— The task —
Would you return every entry below exactly as written, without its images?

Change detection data
..............................
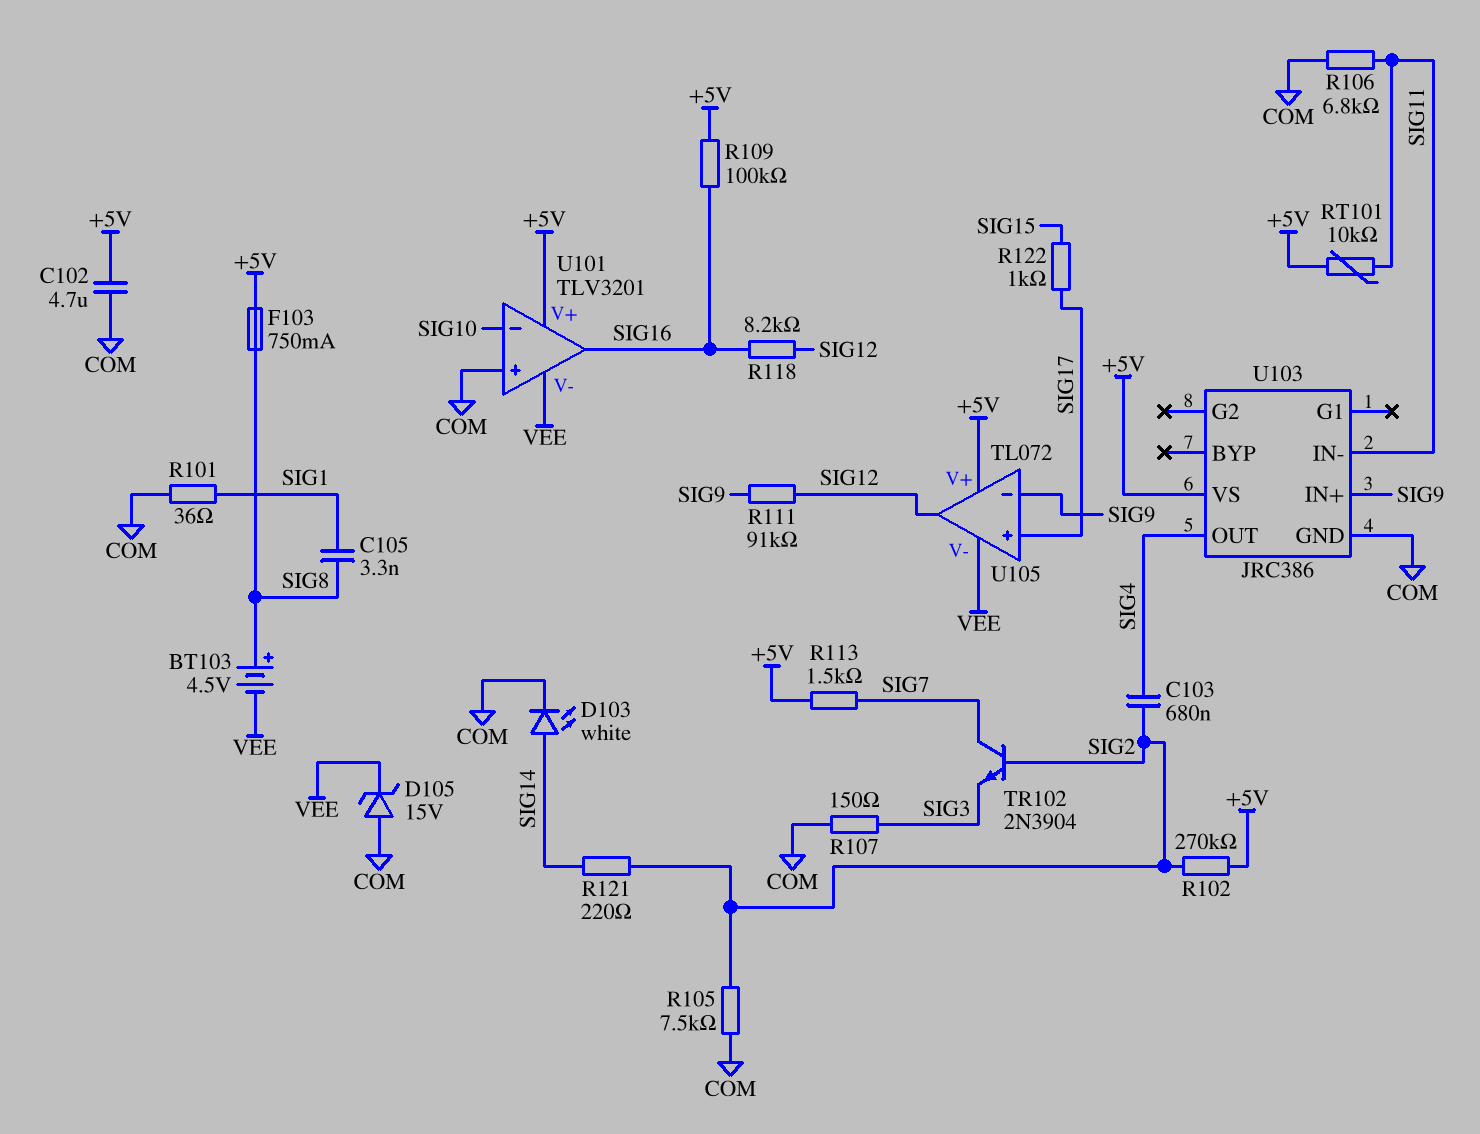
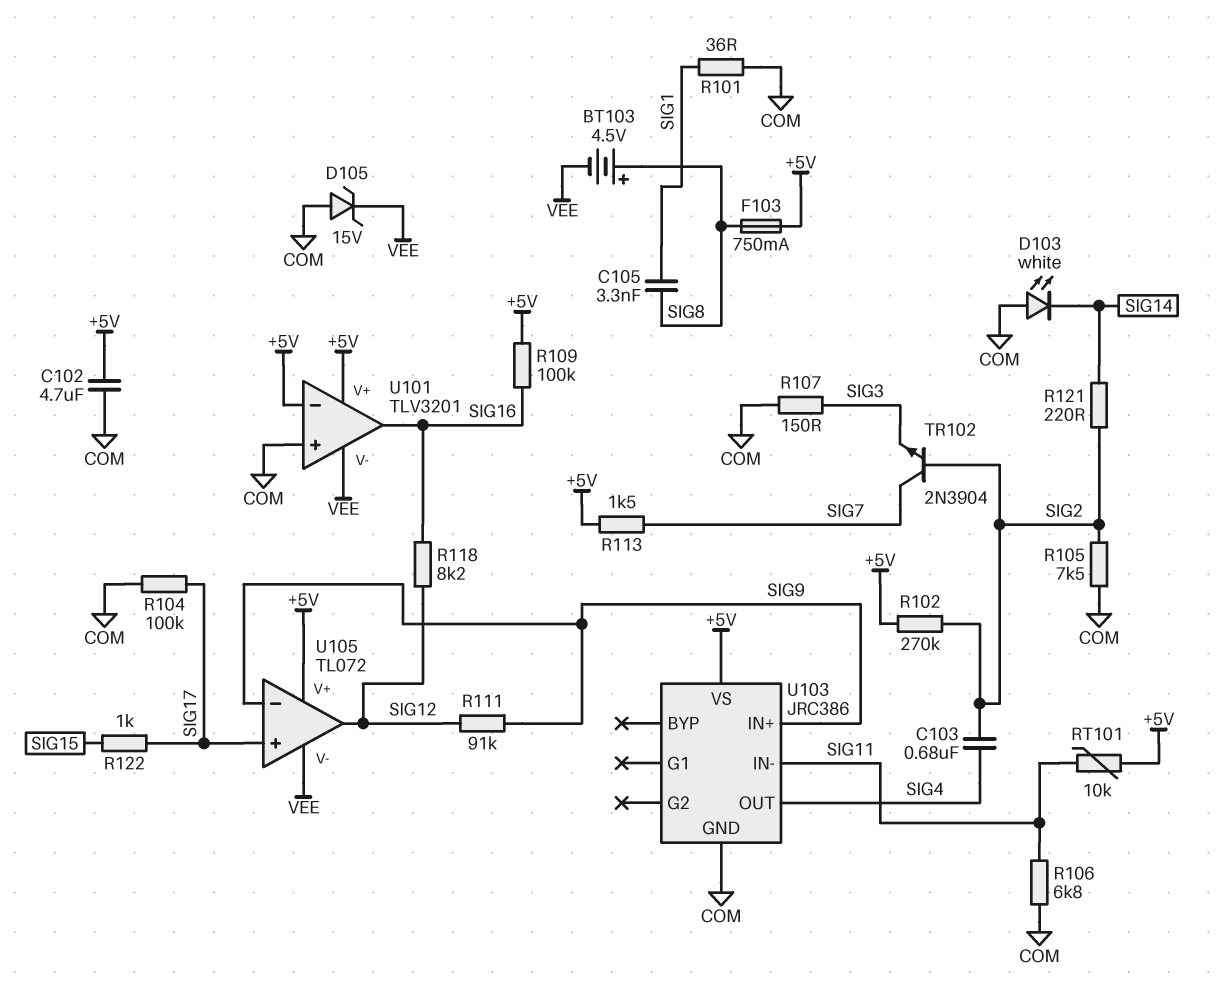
D103: LED white (A SIG14, K COM) -> LED white (A COM, K SIG14)
R104: none -> 100k (COM, SIG17)
U101 pin in-: SIG10 -> +5V

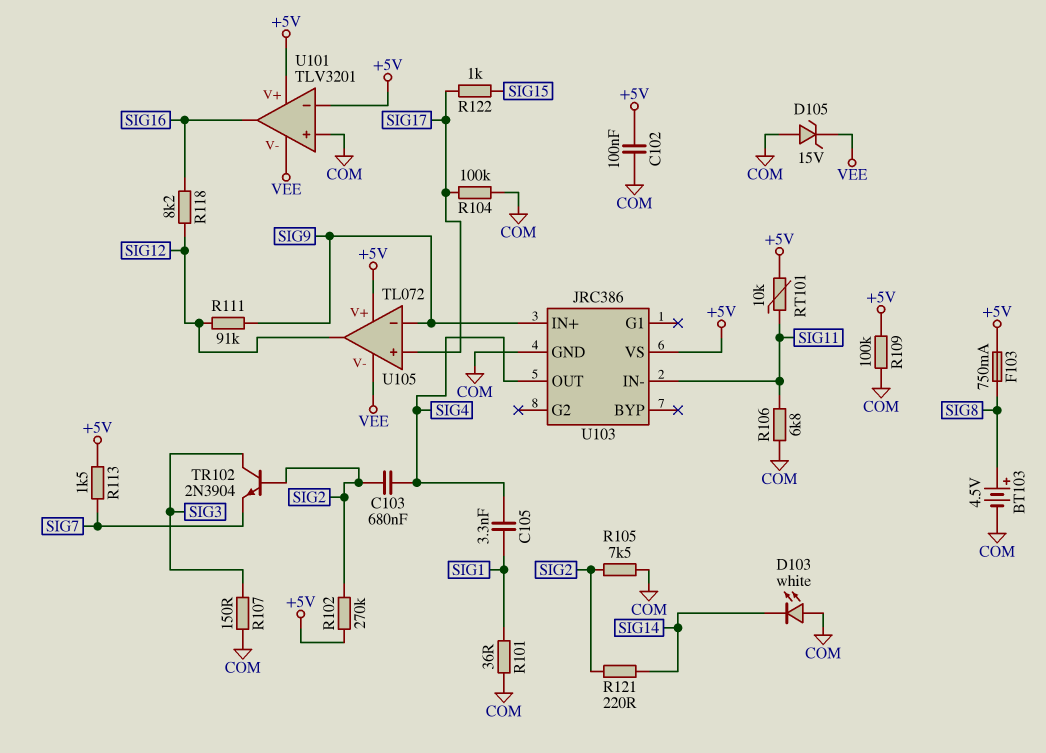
BT103: 4.5V (plus SIG8, minus VEE) -> 4.5V (plus SIG8, minus COM)
C102: 4.7uF (+5V, COM) -> 100nF (+5V, COM)
C105: 3.3nF (SIG1, SIG8) -> 3.3nF (SIG1, SIG4)
R109: 100k (+5V, SIG16) -> 100k (+5V, COM)
TR102: NPN 2N3904 (B SIG2, C SIG7, E SIG3) -> NPN 2N3904 (B SIG2, C SIG3, E SIG7)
..............................
— Task response —
D103: LED white (A SIG14, K COM) -> LED white (A COM, K SIG14)
R104: none -> 100k (COM, SIG17)
U101 pin in-: SIG10 -> +5V

BT103: 4.5V (plus SIG8, minus VEE) -> 4.5V (plus SIG8, minus COM)
C102: 4.7uF (+5V, COM) -> 100nF (+5V, COM)
C105: 3.3nF (SIG1, SIG8) -> 3.3nF (SIG1, SIG4)
R109: 100k (+5V, SIG16) -> 100k (+5V, COM)
TR102: NPN 2N3904 (B SIG2, C SIG7, E SIG3) -> NPN 2N3904 (B SIG2, C SIG3, E SIG7)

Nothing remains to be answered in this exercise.